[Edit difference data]
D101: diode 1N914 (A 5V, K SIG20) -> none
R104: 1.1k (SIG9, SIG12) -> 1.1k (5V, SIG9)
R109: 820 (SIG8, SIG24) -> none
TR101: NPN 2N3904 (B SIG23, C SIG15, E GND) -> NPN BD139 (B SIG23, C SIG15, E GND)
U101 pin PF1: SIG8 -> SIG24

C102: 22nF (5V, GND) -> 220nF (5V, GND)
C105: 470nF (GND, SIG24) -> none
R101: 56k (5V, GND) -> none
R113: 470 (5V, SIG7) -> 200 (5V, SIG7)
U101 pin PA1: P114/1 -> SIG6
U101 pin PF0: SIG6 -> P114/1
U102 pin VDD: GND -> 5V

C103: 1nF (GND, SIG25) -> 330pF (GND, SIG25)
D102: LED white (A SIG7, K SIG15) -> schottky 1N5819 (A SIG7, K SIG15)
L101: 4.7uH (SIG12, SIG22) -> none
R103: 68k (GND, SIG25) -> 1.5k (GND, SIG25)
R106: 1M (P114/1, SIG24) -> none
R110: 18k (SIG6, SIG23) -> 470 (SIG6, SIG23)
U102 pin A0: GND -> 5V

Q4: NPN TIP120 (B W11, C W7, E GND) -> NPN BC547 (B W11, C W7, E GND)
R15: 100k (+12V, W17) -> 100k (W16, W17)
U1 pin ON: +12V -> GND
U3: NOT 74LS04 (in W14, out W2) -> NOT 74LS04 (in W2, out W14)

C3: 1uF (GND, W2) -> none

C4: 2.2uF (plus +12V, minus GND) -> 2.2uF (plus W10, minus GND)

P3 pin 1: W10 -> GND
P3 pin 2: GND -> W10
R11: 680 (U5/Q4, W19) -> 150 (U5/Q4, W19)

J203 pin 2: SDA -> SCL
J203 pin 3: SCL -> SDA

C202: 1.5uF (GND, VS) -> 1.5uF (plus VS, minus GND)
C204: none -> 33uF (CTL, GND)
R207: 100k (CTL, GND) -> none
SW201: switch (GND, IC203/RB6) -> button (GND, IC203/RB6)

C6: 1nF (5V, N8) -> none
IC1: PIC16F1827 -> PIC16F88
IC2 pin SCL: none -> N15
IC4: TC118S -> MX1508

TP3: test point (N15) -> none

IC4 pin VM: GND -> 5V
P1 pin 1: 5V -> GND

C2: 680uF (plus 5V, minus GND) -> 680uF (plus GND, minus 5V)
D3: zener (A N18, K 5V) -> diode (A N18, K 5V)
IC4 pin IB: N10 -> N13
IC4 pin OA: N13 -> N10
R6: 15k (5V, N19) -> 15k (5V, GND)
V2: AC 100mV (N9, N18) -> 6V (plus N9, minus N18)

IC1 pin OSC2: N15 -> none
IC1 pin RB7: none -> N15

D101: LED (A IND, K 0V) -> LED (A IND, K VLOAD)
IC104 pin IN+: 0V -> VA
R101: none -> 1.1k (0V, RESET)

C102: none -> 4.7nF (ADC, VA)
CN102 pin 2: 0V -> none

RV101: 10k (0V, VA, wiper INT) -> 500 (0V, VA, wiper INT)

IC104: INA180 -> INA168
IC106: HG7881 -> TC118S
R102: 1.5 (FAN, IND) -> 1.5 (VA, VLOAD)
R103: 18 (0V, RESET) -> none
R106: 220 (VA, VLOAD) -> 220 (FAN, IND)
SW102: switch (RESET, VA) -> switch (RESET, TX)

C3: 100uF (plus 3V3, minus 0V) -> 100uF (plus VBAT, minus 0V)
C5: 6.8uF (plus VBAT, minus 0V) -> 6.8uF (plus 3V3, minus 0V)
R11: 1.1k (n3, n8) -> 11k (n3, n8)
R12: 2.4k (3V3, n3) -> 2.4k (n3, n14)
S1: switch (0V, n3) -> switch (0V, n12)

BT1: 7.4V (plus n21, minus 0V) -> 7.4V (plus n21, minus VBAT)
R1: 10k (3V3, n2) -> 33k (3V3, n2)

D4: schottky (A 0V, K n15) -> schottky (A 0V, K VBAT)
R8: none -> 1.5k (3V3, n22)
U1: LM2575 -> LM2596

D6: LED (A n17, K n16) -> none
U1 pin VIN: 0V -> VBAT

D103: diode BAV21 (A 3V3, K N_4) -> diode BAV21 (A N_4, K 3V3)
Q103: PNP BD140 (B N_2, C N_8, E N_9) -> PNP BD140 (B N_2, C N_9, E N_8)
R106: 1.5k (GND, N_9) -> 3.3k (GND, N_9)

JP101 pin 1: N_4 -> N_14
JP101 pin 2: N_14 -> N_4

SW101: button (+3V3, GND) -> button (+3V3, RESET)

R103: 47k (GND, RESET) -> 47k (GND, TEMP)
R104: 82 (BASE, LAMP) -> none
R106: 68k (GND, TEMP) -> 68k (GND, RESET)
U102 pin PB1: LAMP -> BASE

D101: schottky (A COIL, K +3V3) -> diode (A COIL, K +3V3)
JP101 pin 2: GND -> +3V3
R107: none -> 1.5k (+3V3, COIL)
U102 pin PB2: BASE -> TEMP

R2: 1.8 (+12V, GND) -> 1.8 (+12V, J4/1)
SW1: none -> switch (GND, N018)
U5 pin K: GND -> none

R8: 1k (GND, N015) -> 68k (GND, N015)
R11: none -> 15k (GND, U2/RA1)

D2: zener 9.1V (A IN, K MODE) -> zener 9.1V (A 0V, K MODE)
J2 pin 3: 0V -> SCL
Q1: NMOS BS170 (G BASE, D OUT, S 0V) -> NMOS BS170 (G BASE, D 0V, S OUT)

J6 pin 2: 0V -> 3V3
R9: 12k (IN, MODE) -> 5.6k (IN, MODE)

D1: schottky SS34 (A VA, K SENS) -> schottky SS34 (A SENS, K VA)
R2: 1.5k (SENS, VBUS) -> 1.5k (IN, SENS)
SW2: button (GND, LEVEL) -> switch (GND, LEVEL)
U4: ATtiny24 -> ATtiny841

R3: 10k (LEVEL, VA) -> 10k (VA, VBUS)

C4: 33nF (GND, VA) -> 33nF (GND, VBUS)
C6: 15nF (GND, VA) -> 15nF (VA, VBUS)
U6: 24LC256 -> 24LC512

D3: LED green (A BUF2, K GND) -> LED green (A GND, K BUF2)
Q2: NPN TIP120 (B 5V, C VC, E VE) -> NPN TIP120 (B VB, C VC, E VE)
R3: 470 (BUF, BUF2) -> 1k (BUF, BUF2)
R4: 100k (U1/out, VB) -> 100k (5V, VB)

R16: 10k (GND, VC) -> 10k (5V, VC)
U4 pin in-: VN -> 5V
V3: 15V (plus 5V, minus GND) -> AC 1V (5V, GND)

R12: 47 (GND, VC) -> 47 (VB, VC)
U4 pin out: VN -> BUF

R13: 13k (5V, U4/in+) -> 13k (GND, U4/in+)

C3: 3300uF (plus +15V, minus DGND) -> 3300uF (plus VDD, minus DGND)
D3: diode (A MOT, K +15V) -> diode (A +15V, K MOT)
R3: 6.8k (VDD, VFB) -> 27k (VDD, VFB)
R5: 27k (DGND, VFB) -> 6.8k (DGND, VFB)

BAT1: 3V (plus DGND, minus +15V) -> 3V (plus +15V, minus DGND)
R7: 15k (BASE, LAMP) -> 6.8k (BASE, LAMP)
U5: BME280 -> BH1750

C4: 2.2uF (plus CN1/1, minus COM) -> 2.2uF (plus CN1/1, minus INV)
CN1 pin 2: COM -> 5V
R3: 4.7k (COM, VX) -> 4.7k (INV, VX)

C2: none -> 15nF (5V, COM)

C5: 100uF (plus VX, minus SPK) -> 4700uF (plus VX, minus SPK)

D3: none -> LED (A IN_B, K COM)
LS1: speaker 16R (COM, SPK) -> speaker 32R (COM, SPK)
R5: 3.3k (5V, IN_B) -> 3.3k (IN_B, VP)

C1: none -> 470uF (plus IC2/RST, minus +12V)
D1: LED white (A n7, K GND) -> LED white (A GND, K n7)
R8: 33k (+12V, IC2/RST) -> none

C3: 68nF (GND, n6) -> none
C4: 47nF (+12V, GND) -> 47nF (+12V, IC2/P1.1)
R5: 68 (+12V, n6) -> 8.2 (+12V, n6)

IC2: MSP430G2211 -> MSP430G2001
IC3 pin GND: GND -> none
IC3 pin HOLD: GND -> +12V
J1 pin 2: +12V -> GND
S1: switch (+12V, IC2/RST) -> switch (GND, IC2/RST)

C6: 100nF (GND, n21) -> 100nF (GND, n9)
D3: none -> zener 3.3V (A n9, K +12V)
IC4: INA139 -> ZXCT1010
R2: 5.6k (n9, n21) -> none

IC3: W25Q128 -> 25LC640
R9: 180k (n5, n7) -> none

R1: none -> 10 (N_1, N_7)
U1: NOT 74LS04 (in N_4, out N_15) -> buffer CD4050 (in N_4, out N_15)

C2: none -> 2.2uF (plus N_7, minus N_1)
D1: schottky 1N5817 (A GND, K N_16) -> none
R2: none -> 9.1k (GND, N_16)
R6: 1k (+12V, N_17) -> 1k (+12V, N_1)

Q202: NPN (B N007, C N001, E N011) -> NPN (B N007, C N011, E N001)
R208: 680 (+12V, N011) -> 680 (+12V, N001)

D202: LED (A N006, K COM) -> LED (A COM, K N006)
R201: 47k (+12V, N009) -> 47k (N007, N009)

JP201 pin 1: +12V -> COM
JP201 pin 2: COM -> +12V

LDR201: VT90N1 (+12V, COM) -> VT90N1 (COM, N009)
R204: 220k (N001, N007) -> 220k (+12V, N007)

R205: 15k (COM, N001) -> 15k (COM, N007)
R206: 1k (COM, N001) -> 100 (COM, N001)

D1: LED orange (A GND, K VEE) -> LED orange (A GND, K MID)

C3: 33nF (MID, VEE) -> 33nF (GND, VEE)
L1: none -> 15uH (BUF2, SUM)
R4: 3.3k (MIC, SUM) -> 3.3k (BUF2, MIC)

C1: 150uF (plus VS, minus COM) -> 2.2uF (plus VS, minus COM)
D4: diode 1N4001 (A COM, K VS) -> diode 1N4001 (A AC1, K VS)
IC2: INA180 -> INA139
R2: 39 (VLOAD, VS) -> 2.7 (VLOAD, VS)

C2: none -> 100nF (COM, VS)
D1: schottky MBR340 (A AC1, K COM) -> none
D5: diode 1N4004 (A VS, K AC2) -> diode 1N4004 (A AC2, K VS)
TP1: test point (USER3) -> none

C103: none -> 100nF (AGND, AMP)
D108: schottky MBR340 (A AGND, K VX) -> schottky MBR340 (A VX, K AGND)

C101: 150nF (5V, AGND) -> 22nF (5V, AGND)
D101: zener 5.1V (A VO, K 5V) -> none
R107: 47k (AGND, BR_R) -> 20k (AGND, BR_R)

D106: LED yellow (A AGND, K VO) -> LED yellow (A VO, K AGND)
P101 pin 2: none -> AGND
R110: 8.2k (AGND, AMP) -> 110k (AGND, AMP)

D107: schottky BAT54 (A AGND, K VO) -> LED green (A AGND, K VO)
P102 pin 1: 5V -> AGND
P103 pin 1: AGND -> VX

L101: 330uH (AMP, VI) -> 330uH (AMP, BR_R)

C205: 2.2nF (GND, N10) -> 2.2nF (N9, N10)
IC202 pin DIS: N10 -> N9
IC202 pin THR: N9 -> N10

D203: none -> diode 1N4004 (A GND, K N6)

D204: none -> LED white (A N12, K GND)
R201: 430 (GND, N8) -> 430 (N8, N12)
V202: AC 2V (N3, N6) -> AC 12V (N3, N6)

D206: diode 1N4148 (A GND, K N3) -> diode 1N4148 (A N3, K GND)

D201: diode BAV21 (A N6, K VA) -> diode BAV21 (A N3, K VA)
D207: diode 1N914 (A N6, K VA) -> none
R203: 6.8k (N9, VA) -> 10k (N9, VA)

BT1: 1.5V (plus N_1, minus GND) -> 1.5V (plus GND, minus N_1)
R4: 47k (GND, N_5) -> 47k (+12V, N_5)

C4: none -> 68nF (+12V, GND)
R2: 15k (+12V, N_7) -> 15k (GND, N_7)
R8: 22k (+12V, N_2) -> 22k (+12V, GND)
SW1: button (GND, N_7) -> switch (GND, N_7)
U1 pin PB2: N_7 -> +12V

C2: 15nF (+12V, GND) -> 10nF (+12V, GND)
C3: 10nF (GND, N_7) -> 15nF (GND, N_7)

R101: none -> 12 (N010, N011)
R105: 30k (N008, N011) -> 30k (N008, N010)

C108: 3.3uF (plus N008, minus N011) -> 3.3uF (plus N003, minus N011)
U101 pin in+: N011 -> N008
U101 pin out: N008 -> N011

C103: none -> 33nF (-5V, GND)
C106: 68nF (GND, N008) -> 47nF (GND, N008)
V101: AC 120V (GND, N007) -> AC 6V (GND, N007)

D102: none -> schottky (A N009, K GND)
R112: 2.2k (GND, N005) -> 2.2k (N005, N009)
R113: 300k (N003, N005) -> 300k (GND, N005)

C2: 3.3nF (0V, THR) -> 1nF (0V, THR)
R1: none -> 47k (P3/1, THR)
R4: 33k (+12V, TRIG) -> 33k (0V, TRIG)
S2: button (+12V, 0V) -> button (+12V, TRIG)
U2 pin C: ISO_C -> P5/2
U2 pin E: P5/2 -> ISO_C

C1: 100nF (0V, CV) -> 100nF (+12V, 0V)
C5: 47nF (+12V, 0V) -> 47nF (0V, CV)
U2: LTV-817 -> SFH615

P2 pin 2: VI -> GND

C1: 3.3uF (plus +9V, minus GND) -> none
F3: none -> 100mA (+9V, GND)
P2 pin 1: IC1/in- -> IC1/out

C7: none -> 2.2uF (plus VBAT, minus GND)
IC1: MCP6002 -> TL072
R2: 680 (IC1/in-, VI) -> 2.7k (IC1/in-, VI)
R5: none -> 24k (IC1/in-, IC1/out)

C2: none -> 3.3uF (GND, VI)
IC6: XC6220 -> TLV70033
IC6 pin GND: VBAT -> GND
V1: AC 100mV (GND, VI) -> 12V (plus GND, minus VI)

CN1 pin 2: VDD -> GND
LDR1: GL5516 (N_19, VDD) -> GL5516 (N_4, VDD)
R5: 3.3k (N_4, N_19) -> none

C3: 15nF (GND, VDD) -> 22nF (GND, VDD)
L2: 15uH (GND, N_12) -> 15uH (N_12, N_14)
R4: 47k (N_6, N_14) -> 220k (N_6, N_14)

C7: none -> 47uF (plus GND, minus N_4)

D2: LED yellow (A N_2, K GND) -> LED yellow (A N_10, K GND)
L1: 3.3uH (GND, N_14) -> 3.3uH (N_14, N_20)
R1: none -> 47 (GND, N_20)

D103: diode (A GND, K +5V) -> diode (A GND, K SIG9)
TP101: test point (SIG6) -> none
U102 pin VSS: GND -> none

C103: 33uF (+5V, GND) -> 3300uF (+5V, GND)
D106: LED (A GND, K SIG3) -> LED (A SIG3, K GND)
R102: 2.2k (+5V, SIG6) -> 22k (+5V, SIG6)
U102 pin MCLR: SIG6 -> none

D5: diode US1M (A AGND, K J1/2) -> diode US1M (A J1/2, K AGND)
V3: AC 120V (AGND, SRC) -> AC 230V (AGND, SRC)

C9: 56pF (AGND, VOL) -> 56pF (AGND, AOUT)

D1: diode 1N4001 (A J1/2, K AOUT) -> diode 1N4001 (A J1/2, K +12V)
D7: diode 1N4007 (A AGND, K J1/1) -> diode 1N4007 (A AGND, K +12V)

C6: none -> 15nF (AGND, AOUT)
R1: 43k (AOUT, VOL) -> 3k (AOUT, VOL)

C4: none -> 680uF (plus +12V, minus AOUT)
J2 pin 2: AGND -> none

▸ **What is needed**: What you retype should run from the first line of the entries above through the line containing "C105: 470nF (GND, SIG24) -> none", exactly and in full.

▸ **Expected output**:
D101: diode 1N914 (A 5V, K SIG20) -> none
R104: 1.1k (SIG9, SIG12) -> 1.1k (5V, SIG9)
R109: 820 (SIG8, SIG24) -> none
TR101: NPN 2N3904 (B SIG23, C SIG15, E GND) -> NPN BD139 (B SIG23, C SIG15, E GND)
U101 pin PF1: SIG8 -> SIG24

C102: 22nF (5V, GND) -> 220nF (5V, GND)
C105: 470nF (GND, SIG24) -> none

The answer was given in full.